Task objective: Reproduce the entries below from the line containing "Katarzyna Kawa Katarzyna Piter (507, 196)" through the line containing "Capture the cell", both lines included. Leave the pictures out of your answer.

——————————

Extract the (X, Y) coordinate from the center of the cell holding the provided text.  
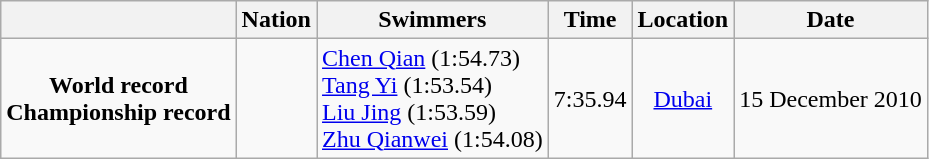
Dubai (683, 98)
7:35.94 (590, 98)
Time (590, 20)
Chen Qian (1:54.73)Tang Yi (1:53.54)Liu Jing (1:53.59)Zhu Qianwei (1:54.08) (432, 98)
World recordChampionship record (118, 98)
Date (831, 20)
Nation (276, 20)
Swimmers (432, 20)
Location (683, 20)
15 December 2010 (831, 98)
Find where the given text appears and provide that cell's center as (X, Y) coordinate. 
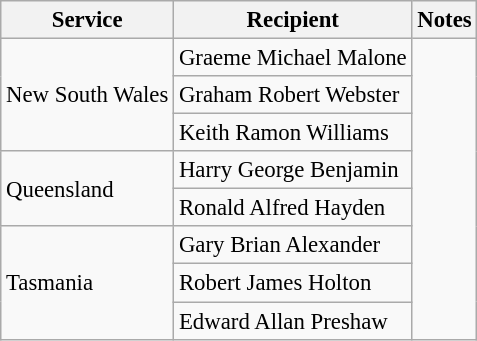
Harry George Benjamin (293, 170)
Graeme Michael Malone (293, 58)
Keith Ramon Williams (293, 133)
Tasmania (88, 282)
Service (88, 20)
Ronald Alfred Hayden (293, 208)
Gary Brian Alexander (293, 245)
New South Wales (88, 96)
Edward Allan Preshaw (293, 321)
Queensland (88, 188)
Robert James Holton (293, 283)
Recipient (293, 20)
Notes (444, 20)
Graham Robert Webster (293, 95)
For the text-containing cell, return its midpoint in (X, Y) coordinate format. 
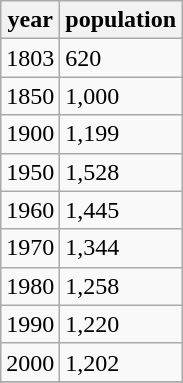
1980 (30, 286)
1,445 (121, 210)
2000 (30, 362)
1,199 (121, 134)
1950 (30, 172)
1850 (30, 96)
1,344 (121, 248)
620 (121, 58)
year (30, 20)
1,258 (121, 286)
1,202 (121, 362)
1970 (30, 248)
population (121, 20)
1,220 (121, 324)
1900 (30, 134)
1803 (30, 58)
1,000 (121, 96)
1960 (30, 210)
1,528 (121, 172)
1990 (30, 324)
Determine the (X, Y) coordinate at the center of the cell enclosing the given text.  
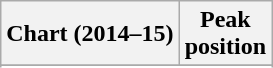
Chart (2014–15) (90, 34)
Peakposition (225, 34)
Provide the [X, Y] coordinate of the cell's center where the given text is located.  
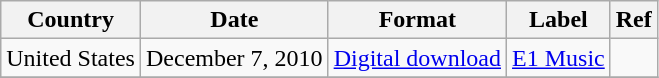
E1 Music [559, 58]
Digital download [417, 58]
Country [71, 20]
Date [234, 20]
United States [71, 58]
Ref [634, 20]
Label [559, 20]
December 7, 2010 [234, 58]
Format [417, 20]
Locate the cell with the specified text and output its (x, y) center coordinate. 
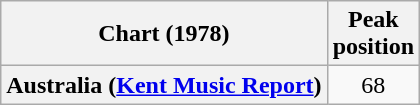
Chart (1978) (164, 34)
68 (373, 85)
Peakposition (373, 34)
Australia (Kent Music Report) (164, 85)
From the cell containing the given text, extract its center point as [X, Y] coordinate. 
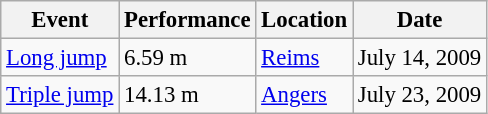
14.13 m [188, 95]
Long jump [60, 58]
Triple jump [60, 95]
Reims [304, 58]
Location [304, 20]
July 14, 2009 [419, 58]
Event [60, 20]
Date [419, 20]
July 23, 2009 [419, 95]
Angers [304, 95]
Performance [188, 20]
6.59 m [188, 58]
Output the (x, y) coordinate of the center of the cell containing the given text.  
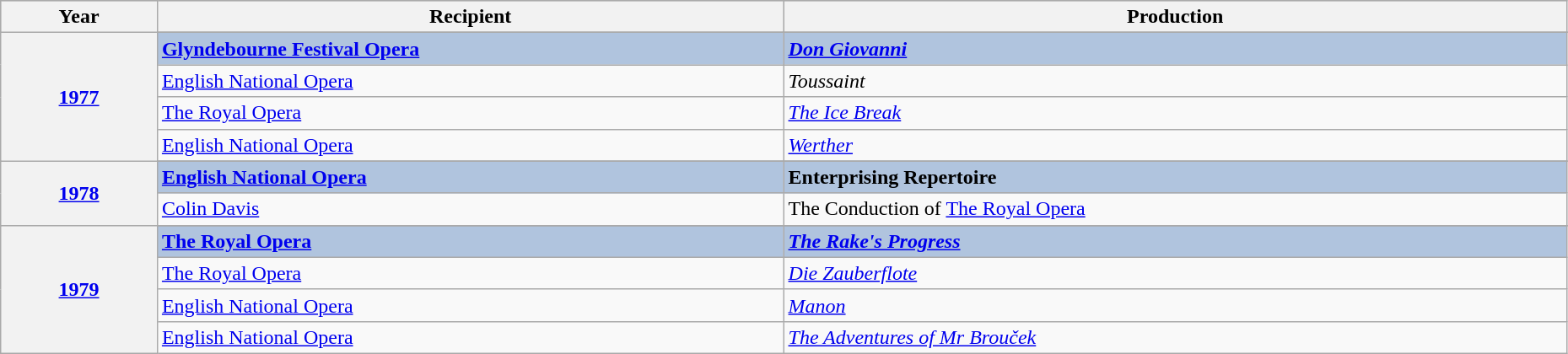
1977 (79, 97)
The Ice Break (1175, 113)
Year (79, 17)
Die Zauberflote (1175, 273)
Production (1175, 17)
Colin Davis (471, 209)
Manon (1175, 305)
1979 (79, 289)
The Adventures of Mr Brouček (1175, 337)
Enterprising Repertoire (1175, 177)
Don Giovanni (1175, 49)
Toussaint (1175, 81)
Recipient (471, 17)
Glyndebourne Festival Opera (471, 49)
1978 (79, 193)
Werther (1175, 145)
The Conduction of The Royal Opera (1175, 209)
The Rake's Progress (1175, 241)
Search for the cell housing the specified text and yield its (x, y) center coordinate. 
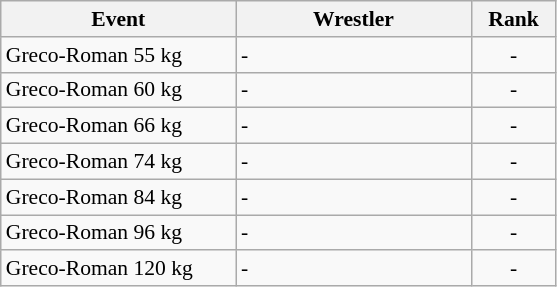
Event (118, 19)
Greco-Roman 60 kg (118, 90)
Rank (514, 19)
Greco-Roman 66 kg (118, 126)
Greco-Roman 74 kg (118, 162)
Greco-Roman 120 kg (118, 269)
Greco-Roman 96 kg (118, 233)
Greco-Roman 55 kg (118, 55)
Greco-Roman 84 kg (118, 197)
Wrestler (354, 19)
Output the (x, y) coordinate of the center of the cell containing the given text.  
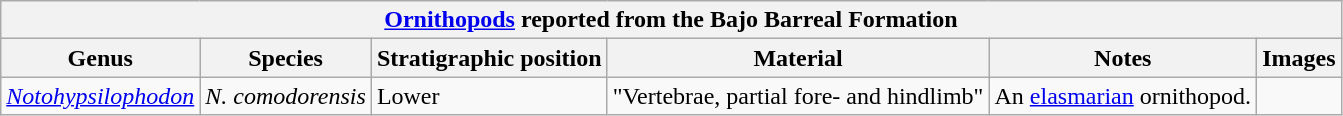
Notohypsilophodon (100, 96)
Ornithopods reported from the Bajo Barreal Formation (671, 20)
Genus (100, 58)
Lower (489, 96)
Material (798, 58)
"Vertebrae, partial fore- and hindlimb" (798, 96)
Notes (1123, 58)
Images (1299, 58)
An elasmarian ornithopod. (1123, 96)
Species (286, 58)
N. comodorensis (286, 96)
Stratigraphic position (489, 58)
Search for the cell housing the specified text and yield its [X, Y] center coordinate. 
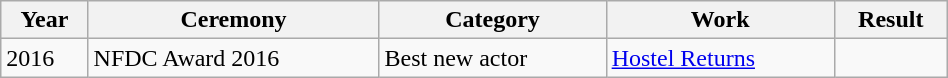
Category [492, 20]
Result [890, 20]
2016 [44, 58]
Work [720, 20]
Hostel Returns [720, 58]
Best new actor [492, 58]
Ceremony [234, 20]
NFDC Award 2016 [234, 58]
Year [44, 20]
Find where the given text appears and provide that cell's center as (x, y) coordinate. 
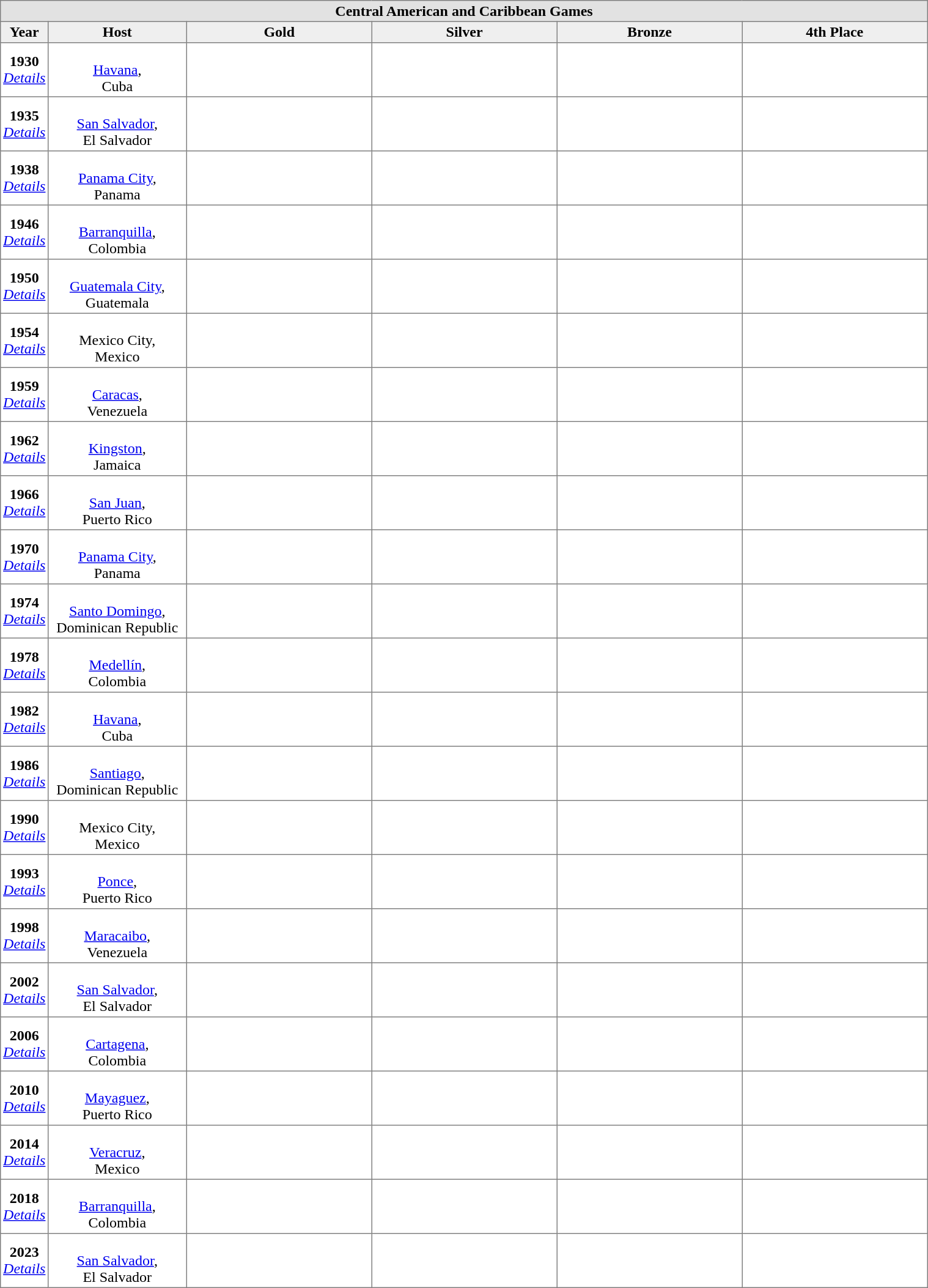
1950Details (24, 286)
1970Details (24, 556)
Veracruz, Mexico (117, 1152)
1990Details (24, 827)
Caracas, Venezuela (117, 394)
Guatemala City, Guatemala (117, 286)
Silver (465, 32)
2002Details (24, 989)
1959Details (24, 394)
1982Details (24, 719)
Host (117, 32)
2010Details (24, 1097)
1938Details (24, 178)
2018Details (24, 1206)
Kingston, Jamaica (117, 448)
Mayaguez, Puerto Rico (117, 1097)
Ponce, Puerto Rico (117, 881)
4th Place (835, 32)
2006Details (24, 1044)
1986Details (24, 773)
1946Details (24, 232)
Maracaibo, Venezuela (117, 935)
Santo Domingo, Dominican Republic (117, 611)
Bronze (649, 32)
1930Details (24, 70)
1978Details (24, 665)
Gold (279, 32)
1935Details (24, 123)
2023Details (24, 1260)
Santiago, Dominican Republic (117, 773)
1966Details (24, 503)
1993Details (24, 881)
Central American and Caribbean Games (463, 11)
Year (24, 32)
1998Details (24, 935)
1954Details (24, 340)
San Juan, Puerto Rico (117, 503)
2014Details (24, 1152)
Medellín, Colombia (117, 665)
1974Details (24, 611)
Cartagena, Colombia (117, 1044)
1962Details (24, 448)
From the cell containing the given text, extract its center point as (x, y) coordinate. 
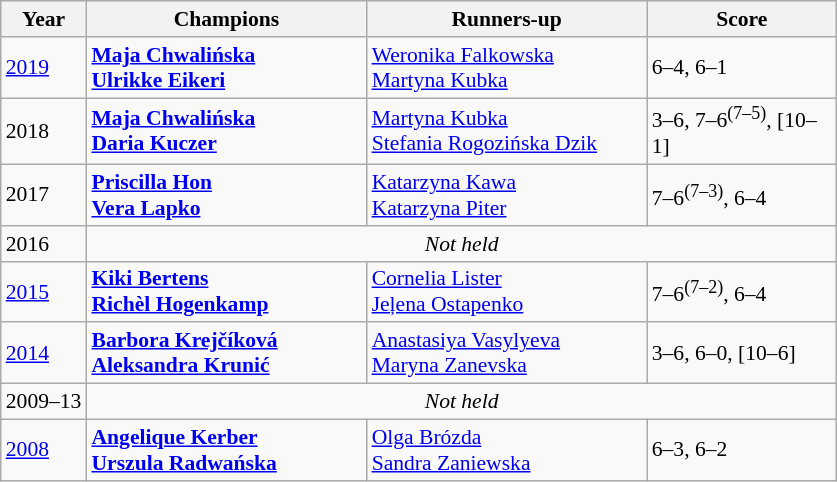
Katarzyna Kawa Katarzyna Piter (507, 196)
Weronika Falkowska Martyna Kubka (507, 68)
3–6, 7–6(7–5), [10–1] (742, 132)
7–6(7–2), 6–4 (742, 292)
Maja Chwalińska Daria Kuczer (226, 132)
2008 (44, 450)
Score (742, 19)
2009–13 (44, 402)
Anastasiya Vasylyeva Maryna Zanevska (507, 354)
3–6, 6–0, [10–6] (742, 354)
7–6(7–3), 6–4 (742, 196)
2016 (44, 244)
6–4, 6–1 (742, 68)
2015 (44, 292)
Runners-up (507, 19)
Maja Chwalińska Ulrikke Eikeri (226, 68)
2017 (44, 196)
Olga Brózda Sandra Zaniewska (507, 450)
Barbora Krejčíková Aleksandra Krunić (226, 354)
Kiki Bertens Richèl Hogenkamp (226, 292)
Priscilla Hon Vera Lapko (226, 196)
Cornelia Lister Jeļena Ostapenko (507, 292)
Year (44, 19)
2018 (44, 132)
6–3, 6–2 (742, 450)
Champions (226, 19)
Angelique Kerber Urszula Radwańska (226, 450)
2019 (44, 68)
Martyna Kubka Stefania Rogozińska Dzik (507, 132)
2014 (44, 354)
Locate the cell with the specified text and output its (x, y) center coordinate. 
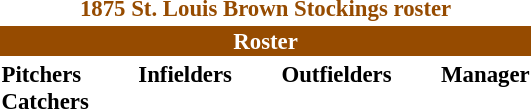
Roster (266, 41)
Pinpoint the cell where the given text exists, returning its [X, Y] midpoint coordinate. 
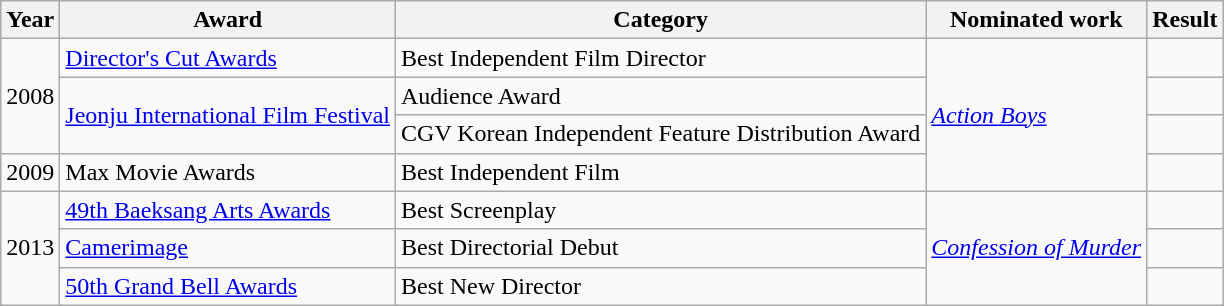
Best Independent Film Director [661, 58]
Jeonju International Film Festival [228, 115]
Best Independent Film [661, 172]
Best Directorial Debut [661, 248]
50th Grand Bell Awards [228, 286]
Category [661, 20]
Action Boys [1036, 115]
Max Movie Awards [228, 172]
Camerimage [228, 248]
49th Baeksang Arts Awards [228, 210]
Best Screenplay [661, 210]
Result [1185, 20]
2008 [30, 96]
Nominated work [1036, 20]
CGV Korean Independent Feature Distribution Award [661, 134]
Audience Award [661, 96]
Best New Director [661, 286]
Confession of Murder [1036, 248]
2013 [30, 248]
Year [30, 20]
Director's Cut Awards [228, 58]
Award [228, 20]
2009 [30, 172]
Capture the cell that displays the provided text and extract its [X, Y] central coordinate. 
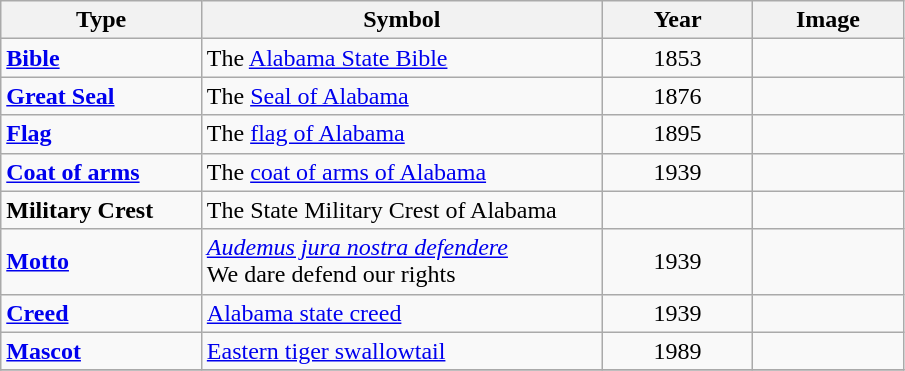
1876 [677, 96]
The coat of arms of Alabama [402, 172]
Mascot [102, 351]
The State Military Crest of Alabama [402, 210]
Year [677, 20]
Military Crest [102, 210]
Audemus jura nostra defendereWe dare defend our rights [402, 262]
Bible [102, 58]
The Alabama State Bible [402, 58]
1853 [677, 58]
Coat of arms [102, 172]
Motto [102, 262]
Symbol [402, 20]
Type [102, 20]
The flag of Alabama [402, 134]
Alabama state creed [402, 313]
The Seal of Alabama [402, 96]
1989 [677, 351]
Flag [102, 134]
Image [828, 20]
Eastern tiger swallowtail [402, 351]
Great Seal [102, 96]
Creed [102, 313]
1895 [677, 134]
For the text-containing cell, return its midpoint in (x, y) coordinate format. 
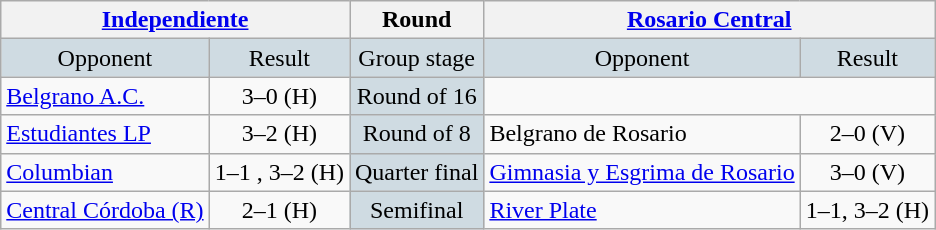
Rosario Central (710, 20)
1–1, 3–2 (H) (867, 210)
Round (417, 20)
3–0 (H) (279, 96)
Independiente (176, 20)
Quarter final (417, 172)
Columbian (105, 172)
1–1 , 3–2 (H) (279, 172)
Round of 8 (417, 134)
2–0 (V) (867, 134)
Semifinal (417, 210)
Belgrano A.C. (105, 96)
Estudiantes LP (105, 134)
Round of 16 (417, 96)
3–0 (V) (867, 172)
River Plate (642, 210)
2–1 (H) (279, 210)
Belgrano de Rosario (642, 134)
Central Córdoba (R) (105, 210)
Gimnasia y Esgrima de Rosario (642, 172)
Group stage (417, 58)
3–2 (H) (279, 134)
Identify which cell holds the provided text, then report its (x, y) central coordinate. 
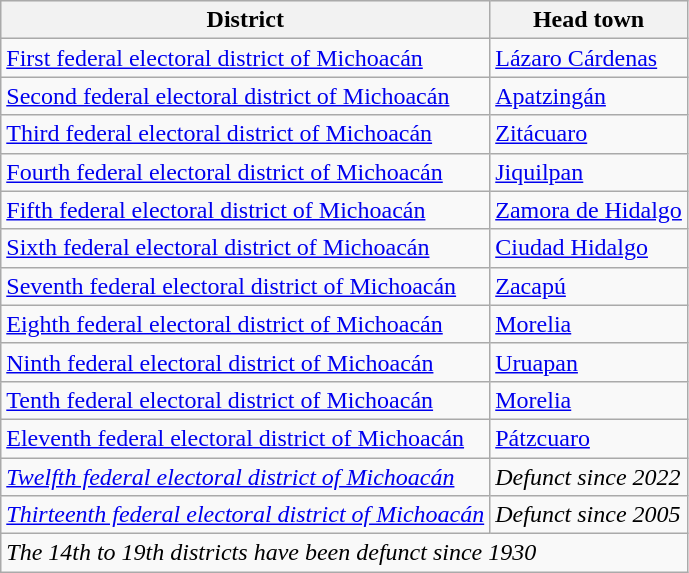
The 14th to 19th districts have been defunct since 1930 (344, 553)
Jiquilpan (589, 172)
District (246, 20)
Ciudad Hidalgo (589, 248)
Defunct since 2022 (589, 477)
Uruapan (589, 362)
First federal electoral district of Michoacán (246, 58)
Eighth federal electoral district of Michoacán (246, 324)
Third federal electoral district of Michoacán (246, 134)
Zitácuaro (589, 134)
Defunct since 2005 (589, 515)
Apatzingán (589, 96)
Thirteenth federal electoral district of Michoacán (246, 515)
Twelfth federal electoral district of Michoacán (246, 477)
Fourth federal electoral district of Michoacán (246, 172)
Zacapú (589, 286)
Head town (589, 20)
Zamora de Hidalgo (589, 210)
Pátzcuaro (589, 438)
Tenth federal electoral district of Michoacán (246, 400)
Eleventh federal electoral district of Michoacán (246, 438)
Ninth federal electoral district of Michoacán (246, 362)
Lázaro Cárdenas (589, 58)
Second federal electoral district of Michoacán (246, 96)
Seventh federal electoral district of Michoacán (246, 286)
Sixth federal electoral district of Michoacán (246, 248)
Fifth federal electoral district of Michoacán (246, 210)
For the text-containing cell, return its midpoint in (X, Y) coordinate format. 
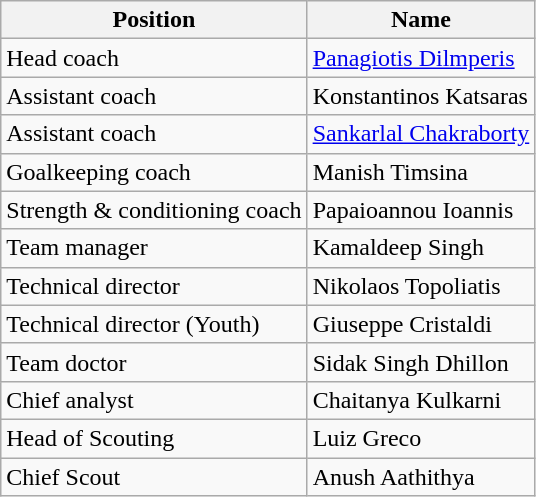
Strength & conditioning coach (154, 210)
Nikolaos Topoliatis (421, 286)
Goalkeeping coach (154, 172)
Kamaldeep Singh (421, 248)
Luiz Greco (421, 438)
Chaitanya Kulkarni (421, 400)
Sidak Singh Dhillon (421, 362)
Giuseppe Cristaldi (421, 324)
Technical director (Youth) (154, 324)
Position (154, 20)
Team doctor (154, 362)
Anush Aathithya (421, 477)
Name (421, 20)
Papaioannou Ioannis (421, 210)
Konstantinos Katsaras (421, 96)
Head of Scouting (154, 438)
Team manager (154, 248)
Technical director (154, 286)
Sankarlal Chakraborty (421, 134)
Chief Scout (154, 477)
Manish Timsina (421, 172)
Panagiotis Dilmperis (421, 58)
Head coach (154, 58)
Chief analyst (154, 400)
Return the [x, y] coordinate for the center point of the cell that contains the specified text.  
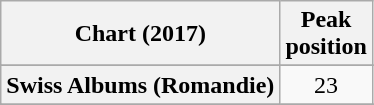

——————————

Exercise response:
Katarzyna Kawa Katarzyna Piter (507, 196)
Weronika Falkowska Martyna Kubka (507, 68)
3–6, 7–6(7–5), [10–1] (742, 132)
7–6(7–2), 6–4 (742, 292)
Maja Chwalińska Daria Kuczer (226, 132)
2008 (44, 450)
Score (742, 19)
2009–13 (44, 402)
Anastasiya Vasylyeva Maryna Zanevska (507, 354)
3–6, 6–0, [10–6] (742, 354)
7–6(7–3), 6–4 (742, 196)
2016 (44, 244)
6–4, 6–1 (742, 68)
2015 (44, 292)
Runners-up (507, 19)
Maja Chwalińska Ulrikke Eikeri (226, 68)
2017 (44, 196)
Olga Brózda Sandra Zaniewska (507, 450)
Barbora Krejčíková Aleksandra Krunić (226, 354)
Kiki Bertens Richèl Hogenkamp (226, 292)
Priscilla Hon Vera Lapko (226, 196)
Cornelia Lister Jeļena Ostapenko (507, 292)
Year (44, 19)
2018 (44, 132)
6–3, 6–2 (742, 450)
Champions (226, 19)
Angelique Kerber Urszula Radwańska (226, 450)
2019 (44, 68)
Martyna Kubka Stefania Rogozińska Dzik (507, 132)
2014 (44, 354)
Locate the cell with the specified text and output its (x, y) center coordinate. 
Roster (266, 41)
Pinpoint the cell where the given text exists, returning its [X, Y] midpoint coordinate. 
Best Independent Film Director [661, 58]
Jeonju International Film Festival [228, 115]
Best Independent Film [661, 172]
Best Directorial Debut [661, 248]
50th Grand Bell Awards [228, 286]
Category [661, 20]
Action Boys [1036, 115]
Max Movie Awards [228, 172]
Camerimage [228, 248]
49th Baeksang Arts Awards [228, 210]
Best Screenplay [661, 210]
Result [1185, 20]
2008 [30, 96]
Nominated work [1036, 20]
CGV Korean Independent Feature Distribution Award [661, 134]
Audience Award [661, 96]
Best New Director [661, 286]
Confession of Murder [1036, 248]
2013 [30, 248]
Year [30, 20]
Director's Cut Awards [228, 58]
Award [228, 20]
2009 [30, 172]
Capture the cell that displays the provided text and extract its [X, Y] central coordinate. 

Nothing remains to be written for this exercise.